--- ENTRIES SUPPLIED ---
..............................

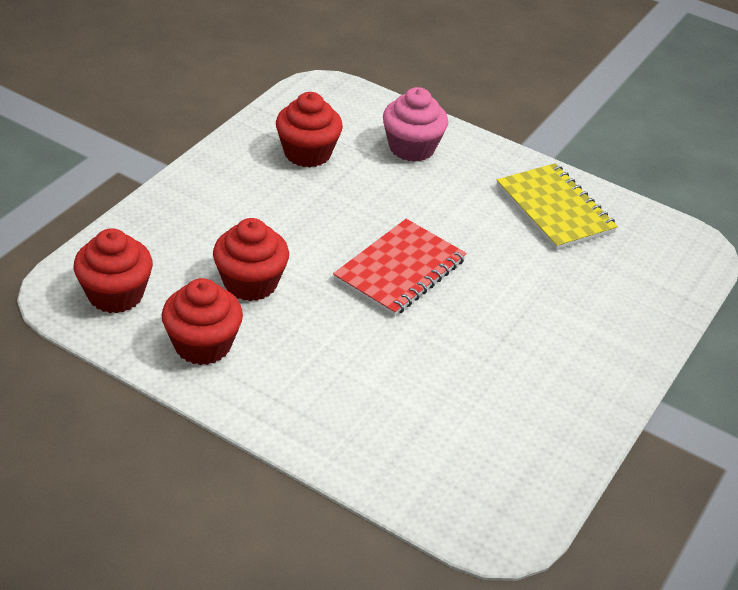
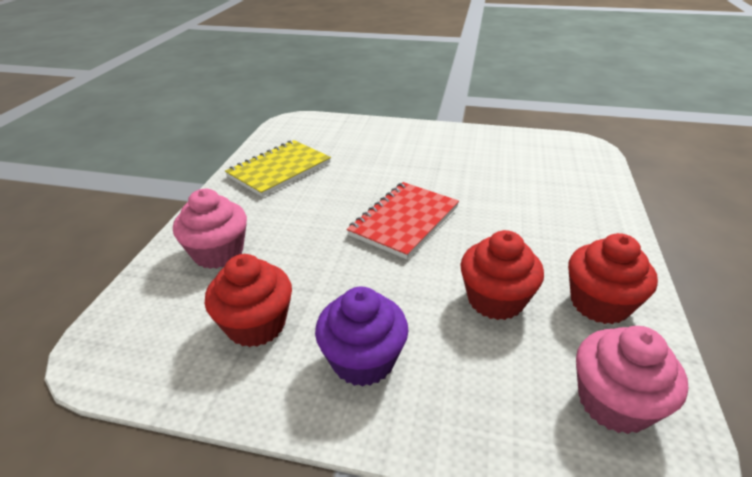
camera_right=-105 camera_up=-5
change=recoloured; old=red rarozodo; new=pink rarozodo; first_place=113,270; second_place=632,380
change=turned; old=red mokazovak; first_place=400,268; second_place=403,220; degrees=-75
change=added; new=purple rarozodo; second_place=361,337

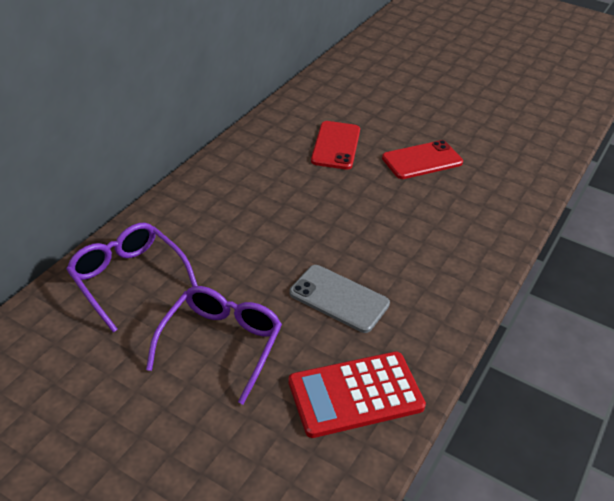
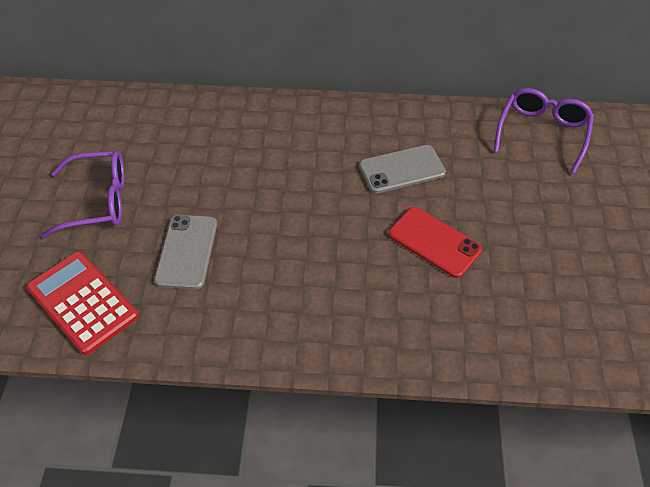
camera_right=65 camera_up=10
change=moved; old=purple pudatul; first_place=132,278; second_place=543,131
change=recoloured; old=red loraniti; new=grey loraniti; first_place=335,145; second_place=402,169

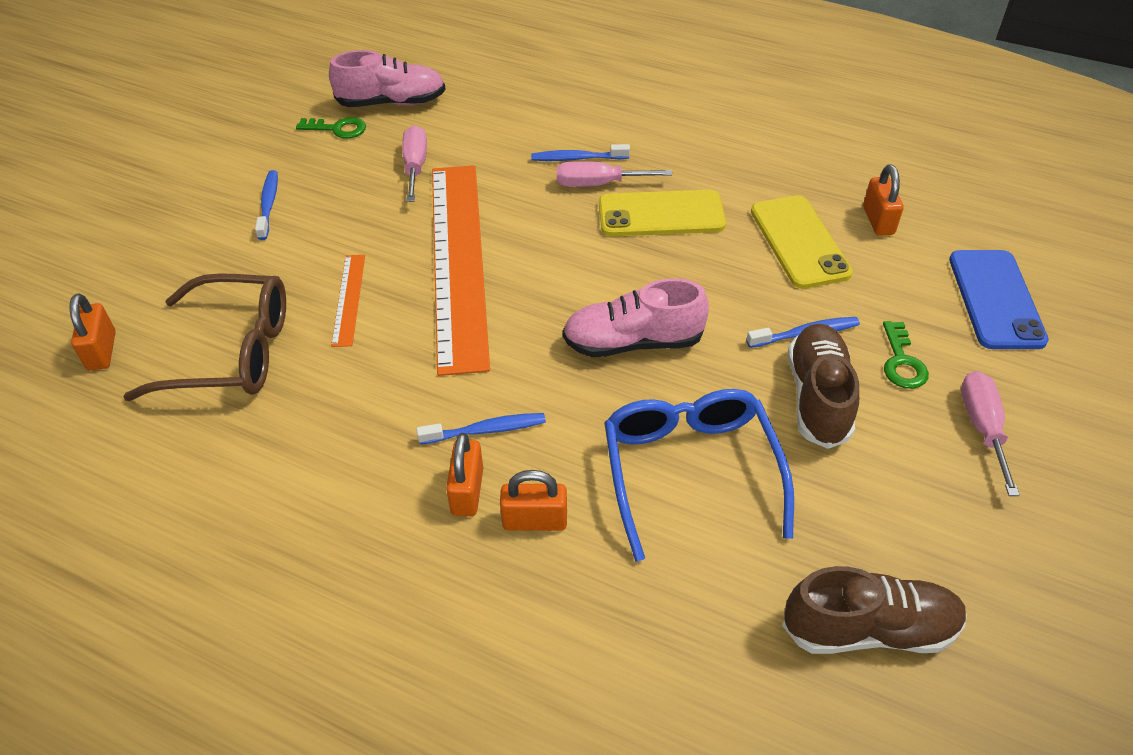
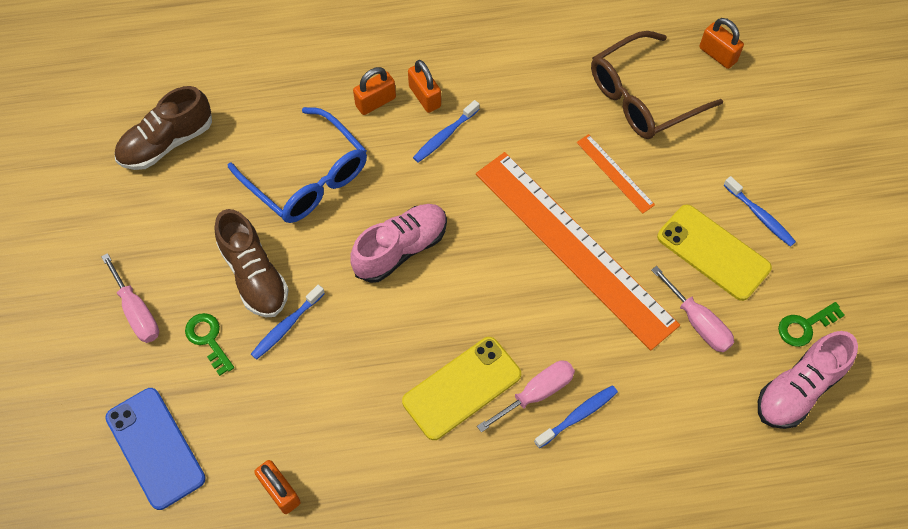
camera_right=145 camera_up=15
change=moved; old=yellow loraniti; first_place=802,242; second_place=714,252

..............................

--- REQUIREMENT ---
Reproduce exactly and only the lines from the line that contains "change=recoloured; old=red rarozodo;" to the end of the data above, both ends included. No pictures go in the copy.

--- EXERCISE ANSWER ---
change=recoloured; old=red rarozodo; new=pink rarozodo; first_place=113,270; second_place=632,380
change=turned; old=red mokazovak; first_place=400,268; second_place=403,220; degrees=-75
change=added; new=purple rarozodo; second_place=361,337

camera_right=65 camera_up=10
change=moved; old=purple pudatul; first_place=132,278; second_place=543,131
change=recoloured; old=red loraniti; new=grey loraniti; first_place=335,145; second_place=402,169

camera_right=145 camera_up=15
change=moved; old=yellow loraniti; first_place=802,242; second_place=714,252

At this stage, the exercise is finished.